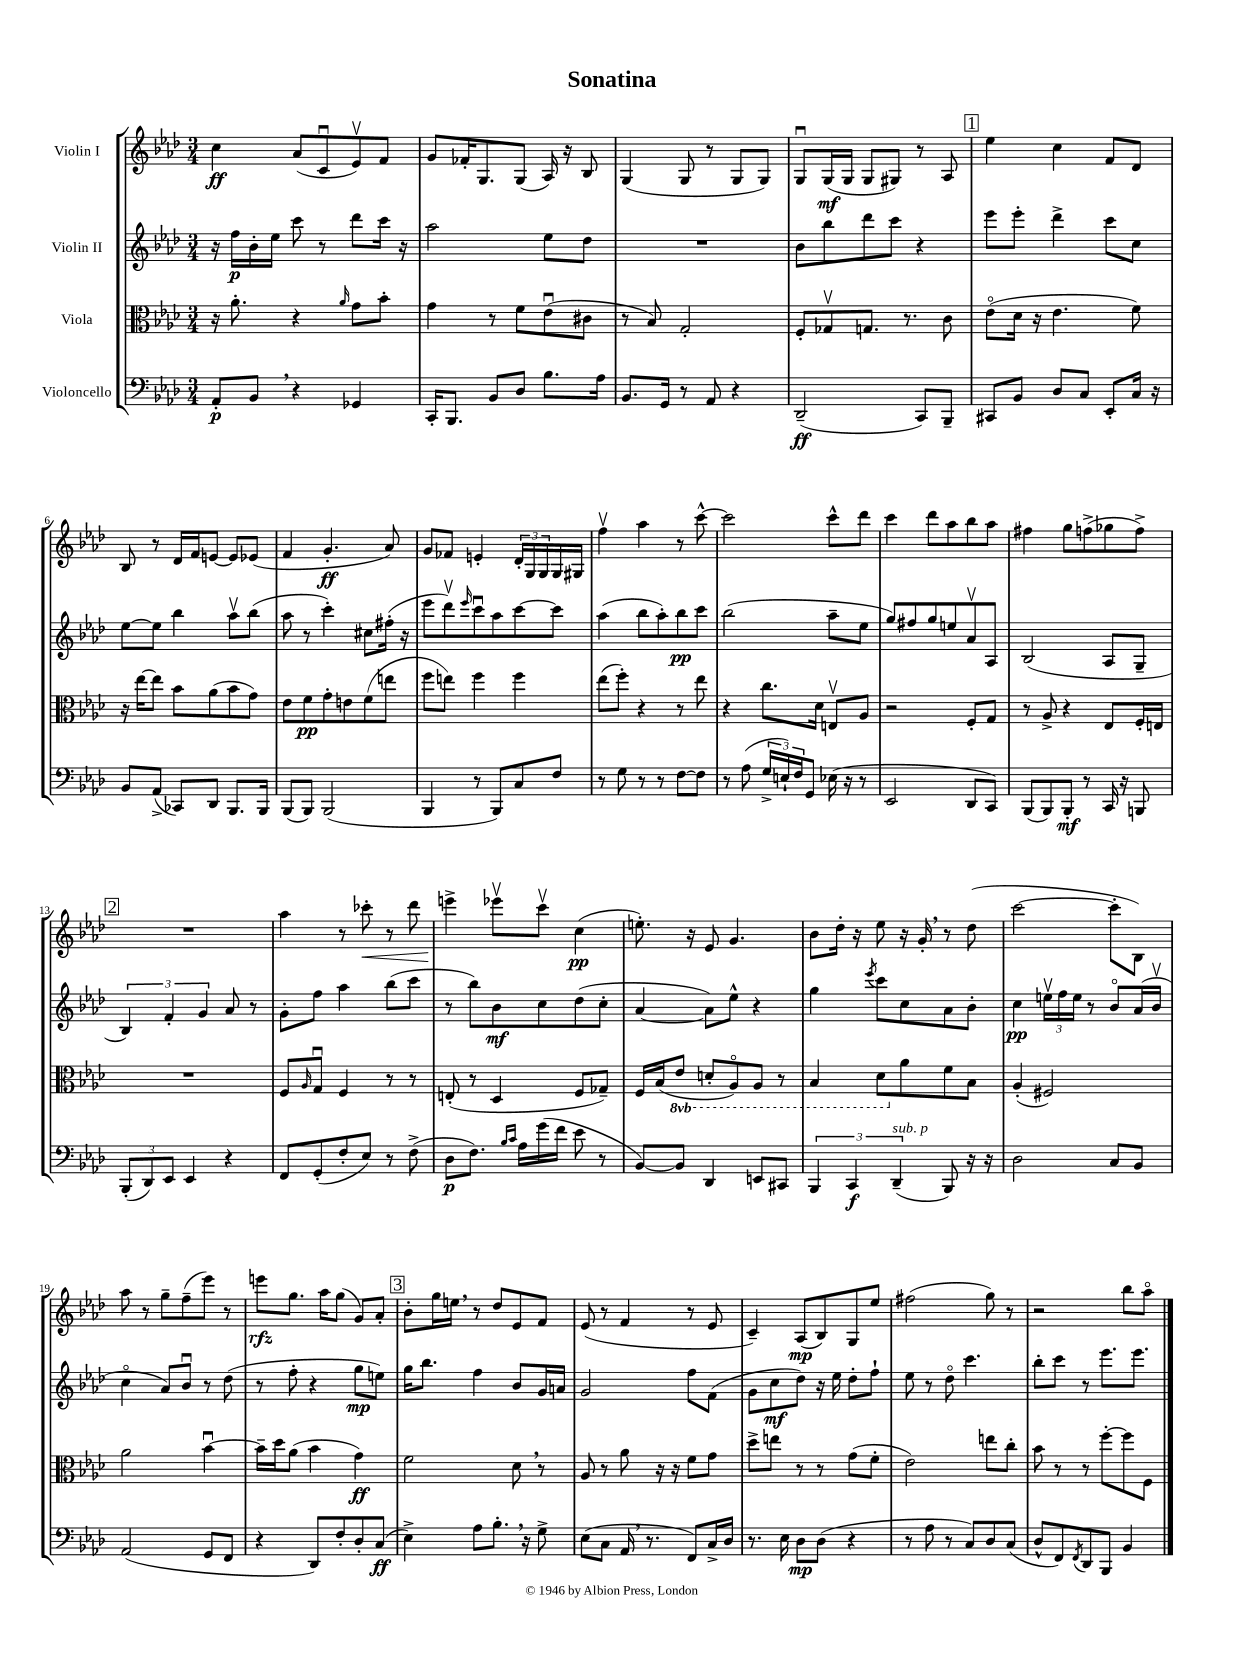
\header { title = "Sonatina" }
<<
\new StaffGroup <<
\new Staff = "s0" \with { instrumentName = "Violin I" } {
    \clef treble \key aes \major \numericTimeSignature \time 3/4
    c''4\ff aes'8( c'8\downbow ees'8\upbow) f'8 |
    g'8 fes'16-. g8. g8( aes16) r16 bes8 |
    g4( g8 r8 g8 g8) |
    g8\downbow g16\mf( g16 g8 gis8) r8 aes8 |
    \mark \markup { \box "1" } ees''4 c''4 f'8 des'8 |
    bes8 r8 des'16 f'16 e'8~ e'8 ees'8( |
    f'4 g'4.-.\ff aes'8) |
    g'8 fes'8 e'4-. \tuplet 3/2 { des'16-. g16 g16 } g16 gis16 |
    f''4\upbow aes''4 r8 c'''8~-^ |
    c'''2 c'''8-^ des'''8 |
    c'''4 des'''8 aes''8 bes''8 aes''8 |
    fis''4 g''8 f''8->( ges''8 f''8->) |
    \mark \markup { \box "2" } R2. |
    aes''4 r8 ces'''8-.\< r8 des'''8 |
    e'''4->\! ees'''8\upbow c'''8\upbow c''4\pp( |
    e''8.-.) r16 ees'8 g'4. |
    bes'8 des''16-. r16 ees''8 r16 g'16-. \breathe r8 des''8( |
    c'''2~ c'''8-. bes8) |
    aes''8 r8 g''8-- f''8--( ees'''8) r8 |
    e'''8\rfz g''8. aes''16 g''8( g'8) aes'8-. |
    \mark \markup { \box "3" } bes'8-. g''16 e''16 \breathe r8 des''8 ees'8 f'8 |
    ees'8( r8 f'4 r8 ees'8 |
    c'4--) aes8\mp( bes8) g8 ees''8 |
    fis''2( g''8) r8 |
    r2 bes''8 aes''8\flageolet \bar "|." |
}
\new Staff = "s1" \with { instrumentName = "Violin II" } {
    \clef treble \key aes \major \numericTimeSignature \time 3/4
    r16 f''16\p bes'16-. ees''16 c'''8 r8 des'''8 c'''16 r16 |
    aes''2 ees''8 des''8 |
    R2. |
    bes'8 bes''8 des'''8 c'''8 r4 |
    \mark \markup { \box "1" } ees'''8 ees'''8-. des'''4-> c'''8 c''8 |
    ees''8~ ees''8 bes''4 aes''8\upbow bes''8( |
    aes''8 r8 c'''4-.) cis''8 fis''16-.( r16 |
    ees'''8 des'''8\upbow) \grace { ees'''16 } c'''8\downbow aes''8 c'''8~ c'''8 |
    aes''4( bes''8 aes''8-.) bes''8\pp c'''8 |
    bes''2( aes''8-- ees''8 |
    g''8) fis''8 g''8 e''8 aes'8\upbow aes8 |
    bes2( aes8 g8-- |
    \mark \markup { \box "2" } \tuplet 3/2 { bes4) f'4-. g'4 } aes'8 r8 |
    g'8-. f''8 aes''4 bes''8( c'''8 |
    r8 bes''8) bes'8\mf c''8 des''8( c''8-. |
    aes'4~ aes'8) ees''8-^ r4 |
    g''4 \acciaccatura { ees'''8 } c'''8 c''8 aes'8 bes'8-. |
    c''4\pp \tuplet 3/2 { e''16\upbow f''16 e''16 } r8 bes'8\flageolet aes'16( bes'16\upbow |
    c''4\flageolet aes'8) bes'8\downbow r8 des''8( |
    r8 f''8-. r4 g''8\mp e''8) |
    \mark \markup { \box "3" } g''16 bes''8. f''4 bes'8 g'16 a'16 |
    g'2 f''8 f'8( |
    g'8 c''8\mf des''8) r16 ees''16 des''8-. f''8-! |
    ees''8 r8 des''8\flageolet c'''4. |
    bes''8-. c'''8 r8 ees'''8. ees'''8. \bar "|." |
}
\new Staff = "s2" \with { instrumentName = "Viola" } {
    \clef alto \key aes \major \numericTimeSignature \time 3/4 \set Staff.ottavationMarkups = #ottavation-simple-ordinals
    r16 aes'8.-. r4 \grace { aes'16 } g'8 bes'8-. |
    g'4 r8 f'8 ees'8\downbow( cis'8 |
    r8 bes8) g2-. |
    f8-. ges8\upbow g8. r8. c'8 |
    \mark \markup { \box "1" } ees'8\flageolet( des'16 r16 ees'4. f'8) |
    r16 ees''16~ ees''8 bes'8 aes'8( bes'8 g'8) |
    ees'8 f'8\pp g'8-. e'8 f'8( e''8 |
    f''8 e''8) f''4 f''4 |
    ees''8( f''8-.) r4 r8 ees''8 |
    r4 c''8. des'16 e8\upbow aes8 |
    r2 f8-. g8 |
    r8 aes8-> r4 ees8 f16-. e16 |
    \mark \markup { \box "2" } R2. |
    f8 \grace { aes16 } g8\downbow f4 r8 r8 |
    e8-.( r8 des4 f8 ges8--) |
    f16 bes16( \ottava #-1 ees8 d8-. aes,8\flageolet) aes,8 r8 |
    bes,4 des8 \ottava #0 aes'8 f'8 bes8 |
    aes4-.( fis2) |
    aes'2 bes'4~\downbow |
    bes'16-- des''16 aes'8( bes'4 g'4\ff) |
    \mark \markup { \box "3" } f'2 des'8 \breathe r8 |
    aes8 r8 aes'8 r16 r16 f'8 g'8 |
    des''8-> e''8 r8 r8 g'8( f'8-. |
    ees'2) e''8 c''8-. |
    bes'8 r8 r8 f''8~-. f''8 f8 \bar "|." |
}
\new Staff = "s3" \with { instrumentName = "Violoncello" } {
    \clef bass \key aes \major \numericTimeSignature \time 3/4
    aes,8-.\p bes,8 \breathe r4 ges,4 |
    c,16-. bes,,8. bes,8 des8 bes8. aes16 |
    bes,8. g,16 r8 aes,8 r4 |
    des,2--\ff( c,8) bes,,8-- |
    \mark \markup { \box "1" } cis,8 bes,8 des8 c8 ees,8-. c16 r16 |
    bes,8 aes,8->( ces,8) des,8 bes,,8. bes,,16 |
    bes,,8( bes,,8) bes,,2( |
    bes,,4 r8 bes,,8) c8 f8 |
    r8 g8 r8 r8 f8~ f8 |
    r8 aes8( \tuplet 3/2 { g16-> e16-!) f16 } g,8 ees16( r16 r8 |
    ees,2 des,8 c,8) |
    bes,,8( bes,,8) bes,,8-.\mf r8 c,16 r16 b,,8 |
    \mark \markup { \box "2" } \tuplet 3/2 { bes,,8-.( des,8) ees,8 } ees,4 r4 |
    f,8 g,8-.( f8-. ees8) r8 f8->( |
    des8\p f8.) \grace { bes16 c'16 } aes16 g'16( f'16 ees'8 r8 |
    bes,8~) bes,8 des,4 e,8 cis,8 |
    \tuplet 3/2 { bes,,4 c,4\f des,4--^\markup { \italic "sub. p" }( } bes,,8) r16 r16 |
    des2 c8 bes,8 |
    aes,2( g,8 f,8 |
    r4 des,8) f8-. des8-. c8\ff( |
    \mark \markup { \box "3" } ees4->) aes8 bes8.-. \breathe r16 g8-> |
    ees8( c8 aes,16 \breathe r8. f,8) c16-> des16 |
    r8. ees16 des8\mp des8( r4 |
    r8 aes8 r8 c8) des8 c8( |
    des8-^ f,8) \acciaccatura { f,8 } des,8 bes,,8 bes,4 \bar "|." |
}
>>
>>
# # # # #
* **Work instructions**
Could you write out the rows above again with "Sonatina" replaced by "Minuet" and nothing else changed, leaving the pictures out?

* **Solved problem**
\header { title = "Minuet" }
<<
\new StaffGroup <<
\new Staff = "s0" \with { instrumentName = "Violin I" } {
    \clef treble \key aes \major \numericTimeSignature \time 3/4
    c''4\ff aes'8( c'8\downbow ees'8\upbow) f'8 |
    g'8 fes'16-. g8. g8( aes16) r16 bes8 |
    g4( g8 r8 g8 g8) |
    g8\downbow g16\mf( g16 g8 gis8) r8 aes8 |
    \mark \markup { \box "1" } ees''4 c''4 f'8 des'8 |
    bes8 r8 des'16 f'16 e'8~ e'8 ees'8( |
    f'4 g'4.-.\ff aes'8) |
    g'8 fes'8 e'4-. \tuplet 3/2 { des'16-. g16 g16 } g16 gis16 |
    f''4\upbow aes''4 r8 c'''8~-^ |
    c'''2 c'''8-^ des'''8 |
    c'''4 des'''8 aes''8 bes''8 aes''8 |
    fis''4 g''8 f''8->( ges''8 f''8->) |
    \mark \markup { \box "2" } R2. |
    aes''4 r8 ces'''8-.\< r8 des'''8 |
    e'''4->\! ees'''8\upbow c'''8\upbow c''4\pp( |
    e''8.-.) r16 ees'8 g'4. |
    bes'8 des''16-. r16 ees''8 r16 g'16-. \breathe r8 des''8( |
    c'''2~ c'''8-. bes8) |
    aes''8 r8 g''8-- f''8--( ees'''8) r8 |
    e'''8\rfz g''8. aes''16 g''8( g'8) aes'8-. |
    \mark \markup { \box "3" } bes'8-. g''16 e''16 \breathe r8 des''8 ees'8 f'8 |
    ees'8( r8 f'4 r8 ees'8 |
    c'4--) aes8\mp( bes8) g8 ees''8 |
    fis''2( g''8) r8 |
    r2 bes''8 aes''8\flageolet \bar "|." |
}
\new Staff = "s1" \with { instrumentName = "Violin II" } {
    \clef treble \key aes \major \numericTimeSignature \time 3/4
    r16 f''16\p bes'16-. ees''16 c'''8 r8 des'''8 c'''16 r16 |
    aes''2 ees''8 des''8 |
    R2. |
    bes'8 bes''8 des'''8 c'''8 r4 |
    \mark \markup { \box "1" } ees'''8 ees'''8-. des'''4-> c'''8 c''8 |
    ees''8~ ees''8 bes''4 aes''8\upbow bes''8( |
    aes''8 r8 c'''4-.) cis''8 fis''16-.( r16 |
    ees'''8 des'''8\upbow) \grace { ees'''16 } c'''8\downbow aes''8 c'''8~ c'''8 |
    aes''4( bes''8 aes''8-.) bes''8\pp c'''8 |
    bes''2( aes''8-- ees''8 |
    g''8) fis''8 g''8 e''8 aes'8\upbow aes8 |
    bes2( aes8 g8-- |
    \mark \markup { \box "2" } \tuplet 3/2 { bes4) f'4-. g'4 } aes'8 r8 |
    g'8-. f''8 aes''4 bes''8( c'''8 |
    r8 bes''8) bes'8\mf c''8 des''8( c''8-. |
    aes'4~ aes'8) ees''8-^ r4 |
    g''4 \acciaccatura { ees'''8 } c'''8 c''8 aes'8 bes'8-. |
    c''4\pp \tuplet 3/2 { e''16\upbow f''16 e''16 } r8 bes'8\flageolet aes'16( bes'16\upbow |
    c''4\flageolet aes'8) bes'8\downbow r8 des''8( |
    r8 f''8-. r4 g''8\mp e''8) |
    \mark \markup { \box "3" } g''16 bes''8. f''4 bes'8 g'16 a'16 |
    g'2 f''8 f'8( |
    g'8 c''8\mf des''8) r16 ees''16 des''8-. f''8-! |
    ees''8 r8 des''8\flageolet c'''4. |
    bes''8-. c'''8 r8 ees'''8. ees'''8. \bar "|." |
}
\new Staff = "s2" \with { instrumentName = "Viola" } {
    \clef alto \key aes \major \numericTimeSignature \time 3/4 \set Staff.ottavationMarkups = #ottavation-simple-ordinals
    r16 aes'8.-. r4 \grace { aes'16 } g'8 bes'8-. |
    g'4 r8 f'8 ees'8\downbow( cis'8 |
    r8 bes8) g2-. |
    f8-. ges8\upbow g8. r8. c'8 |
    \mark \markup { \box "1" } ees'8\flageolet( des'16 r16 ees'4. f'8) |
    r16 ees''16~ ees''8 bes'8 aes'8( bes'8 g'8) |
    ees'8 f'8\pp g'8-. e'8 f'8( e''8 |
    f''8 e''8) f''4 f''4 |
    ees''8( f''8-.) r4 r8 ees''8 |
    r4 c''8. des'16 e8\upbow aes8 |
    r2 f8-. g8 |
    r8 aes8-> r4 ees8 f16-. e16 |
    \mark \markup { \box "2" } R2. |
    f8 \grace { aes16 } g8\downbow f4 r8 r8 |
    e8-.( r8 des4 f8 ges8--) |
    f16 bes16( \ottava #-1 ees8 d8-. aes,8\flageolet) aes,8 r8 |
    bes,4 des8 \ottava #0 aes'8 f'8 bes8 |
    aes4-.( fis2) |
    aes'2 bes'4~\downbow |
    bes'16-- des''16 aes'8( bes'4 g'4\ff) |
    \mark \markup { \box "3" } f'2 des'8 \breathe r8 |
    aes8 r8 aes'8 r16 r16 f'8 g'8 |
    des''8-> e''8 r8 r8 g'8( f'8-. |
    ees'2) e''8 c''8-. |
    bes'8 r8 r8 f''8~-. f''8 f8 \bar "|." |
}
\new Staff = "s3" \with { instrumentName = "Violoncello" } {
    \clef bass \key aes \major \numericTimeSignature \time 3/4
    aes,8-.\p bes,8 \breathe r4 ges,4 |
    c,16-. bes,,8. bes,8 des8 bes8. aes16 |
    bes,8. g,16 r8 aes,8 r4 |
    des,2--\ff( c,8) bes,,8-- |
    \mark \markup { \box "1" } cis,8 bes,8 des8 c8 ees,8-. c16 r16 |
    bes,8 aes,8->( ces,8) des,8 bes,,8. bes,,16 |
    bes,,8( bes,,8) bes,,2( |
    bes,,4 r8 bes,,8) c8 f8 |
    r8 g8 r8 r8 f8~ f8 |
    r8 aes8( \tuplet 3/2 { g16-> e16-!) f16 } g,8 ees16( r16 r8 |
    ees,2 des,8 c,8) |
    bes,,8( bes,,8) bes,,8-.\mf r8 c,16 r16 b,,8 |
    \mark \markup { \box "2" } \tuplet 3/2 { bes,,8-.( des,8) ees,8 } ees,4 r4 |
    f,8 g,8-.( f8-. ees8) r8 f8->( |
    des8\p f8.) \grace { bes16 c'16 } aes16 g'16( f'16 ees'8 r8 |
    bes,8~) bes,8 des,4 e,8 cis,8 |
    \tuplet 3/2 { bes,,4 c,4\f des,4--^\markup { \italic "sub. p" }( } bes,,8) r16 r16 |
    des2 c8 bes,8 |
    aes,2( g,8 f,8 |
    r4 des,8) f8-. des8-. c8\ff( |
    \mark \markup { \box "3" } ees4->) aes8 bes8.-. \breathe r16 g8-> |
    ees8( c8 aes,16 \breathe r8. f,8) c16-> des16 |
    r8. ees16 des8\mp des8( r4 |
    r8 aes8 r8 c8) des8 c8( |
    des8-^ f,8) \acciaccatura { f,8 } des,8 bes,,8 bes,4 \bar "|." |
}
>>
>>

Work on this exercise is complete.